(Beginning of Data for the task)

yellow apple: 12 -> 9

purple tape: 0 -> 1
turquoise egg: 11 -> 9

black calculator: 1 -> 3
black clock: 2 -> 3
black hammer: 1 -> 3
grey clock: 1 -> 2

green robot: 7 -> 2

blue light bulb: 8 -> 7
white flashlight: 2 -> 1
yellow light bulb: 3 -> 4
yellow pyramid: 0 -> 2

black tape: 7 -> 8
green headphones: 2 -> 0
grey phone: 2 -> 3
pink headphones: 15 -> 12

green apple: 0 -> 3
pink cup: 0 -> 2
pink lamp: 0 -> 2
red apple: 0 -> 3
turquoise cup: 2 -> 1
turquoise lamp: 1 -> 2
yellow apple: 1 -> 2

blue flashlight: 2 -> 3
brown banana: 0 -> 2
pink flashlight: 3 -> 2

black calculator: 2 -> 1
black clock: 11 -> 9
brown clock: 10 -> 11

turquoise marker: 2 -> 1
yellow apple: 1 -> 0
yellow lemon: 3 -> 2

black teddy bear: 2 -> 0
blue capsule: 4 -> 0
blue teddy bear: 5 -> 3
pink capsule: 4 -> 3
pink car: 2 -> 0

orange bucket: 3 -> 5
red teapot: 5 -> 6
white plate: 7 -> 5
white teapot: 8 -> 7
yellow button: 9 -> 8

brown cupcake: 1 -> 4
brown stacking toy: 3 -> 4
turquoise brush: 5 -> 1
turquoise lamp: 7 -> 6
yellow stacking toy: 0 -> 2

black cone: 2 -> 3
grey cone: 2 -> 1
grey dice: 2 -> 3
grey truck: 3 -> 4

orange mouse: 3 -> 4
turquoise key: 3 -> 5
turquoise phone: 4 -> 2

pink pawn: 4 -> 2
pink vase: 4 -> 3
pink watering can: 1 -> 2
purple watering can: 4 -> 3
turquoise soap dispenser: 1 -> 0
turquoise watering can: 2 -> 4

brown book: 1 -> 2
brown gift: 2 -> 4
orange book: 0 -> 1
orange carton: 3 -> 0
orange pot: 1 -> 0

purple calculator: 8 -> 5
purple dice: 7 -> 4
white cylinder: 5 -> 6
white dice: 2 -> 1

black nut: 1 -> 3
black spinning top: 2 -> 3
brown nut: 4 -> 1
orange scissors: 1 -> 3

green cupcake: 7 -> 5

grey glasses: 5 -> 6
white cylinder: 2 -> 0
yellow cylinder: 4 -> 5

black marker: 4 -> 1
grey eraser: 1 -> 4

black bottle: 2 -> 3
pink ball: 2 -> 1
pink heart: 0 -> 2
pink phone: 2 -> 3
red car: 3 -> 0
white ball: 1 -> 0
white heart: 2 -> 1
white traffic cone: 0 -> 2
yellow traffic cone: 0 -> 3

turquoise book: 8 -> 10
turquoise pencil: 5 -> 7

(End of Data for the task)

* [Problem description] Copy down each line in the entries that has the word "yellow".

* [Expected answer]
yellow apple: 12 -> 9
yellow light bulb: 3 -> 4
yellow pyramid: 0 -> 2
yellow apple: 1 -> 2
yellow apple: 1 -> 0
yellow lemon: 3 -> 2
yellow button: 9 -> 8
yellow stacking toy: 0 -> 2
yellow cylinder: 4 -> 5
yellow traffic cone: 0 -> 3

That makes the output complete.